_Work to be completed_: Report the number of lines in the data below where the string "plus" shows up, and only that number.

::::::

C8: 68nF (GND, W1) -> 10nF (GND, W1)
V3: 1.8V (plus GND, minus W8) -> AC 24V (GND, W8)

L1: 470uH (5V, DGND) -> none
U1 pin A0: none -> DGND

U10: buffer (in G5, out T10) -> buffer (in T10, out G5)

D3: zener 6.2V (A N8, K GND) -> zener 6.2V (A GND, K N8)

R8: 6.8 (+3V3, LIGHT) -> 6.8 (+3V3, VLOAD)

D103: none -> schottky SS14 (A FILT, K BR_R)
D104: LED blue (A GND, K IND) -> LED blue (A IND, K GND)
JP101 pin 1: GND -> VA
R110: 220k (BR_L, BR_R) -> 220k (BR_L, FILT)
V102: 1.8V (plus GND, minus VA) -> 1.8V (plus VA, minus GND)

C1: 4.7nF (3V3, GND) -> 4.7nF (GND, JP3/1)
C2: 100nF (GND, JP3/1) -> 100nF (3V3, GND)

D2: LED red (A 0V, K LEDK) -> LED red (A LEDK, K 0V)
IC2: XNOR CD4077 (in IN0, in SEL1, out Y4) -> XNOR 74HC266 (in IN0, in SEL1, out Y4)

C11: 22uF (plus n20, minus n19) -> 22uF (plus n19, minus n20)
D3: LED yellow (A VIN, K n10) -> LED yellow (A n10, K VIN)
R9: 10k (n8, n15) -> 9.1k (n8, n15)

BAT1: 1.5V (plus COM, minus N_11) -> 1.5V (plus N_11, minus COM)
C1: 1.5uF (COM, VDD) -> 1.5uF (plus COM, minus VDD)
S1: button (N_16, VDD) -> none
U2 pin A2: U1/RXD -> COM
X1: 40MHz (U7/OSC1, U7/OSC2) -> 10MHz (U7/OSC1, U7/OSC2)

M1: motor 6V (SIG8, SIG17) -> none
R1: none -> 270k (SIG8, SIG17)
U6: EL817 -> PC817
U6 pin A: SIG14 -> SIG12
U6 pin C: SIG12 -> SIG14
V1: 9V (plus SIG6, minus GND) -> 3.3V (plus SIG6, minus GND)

::::::

_Exercise output_: 6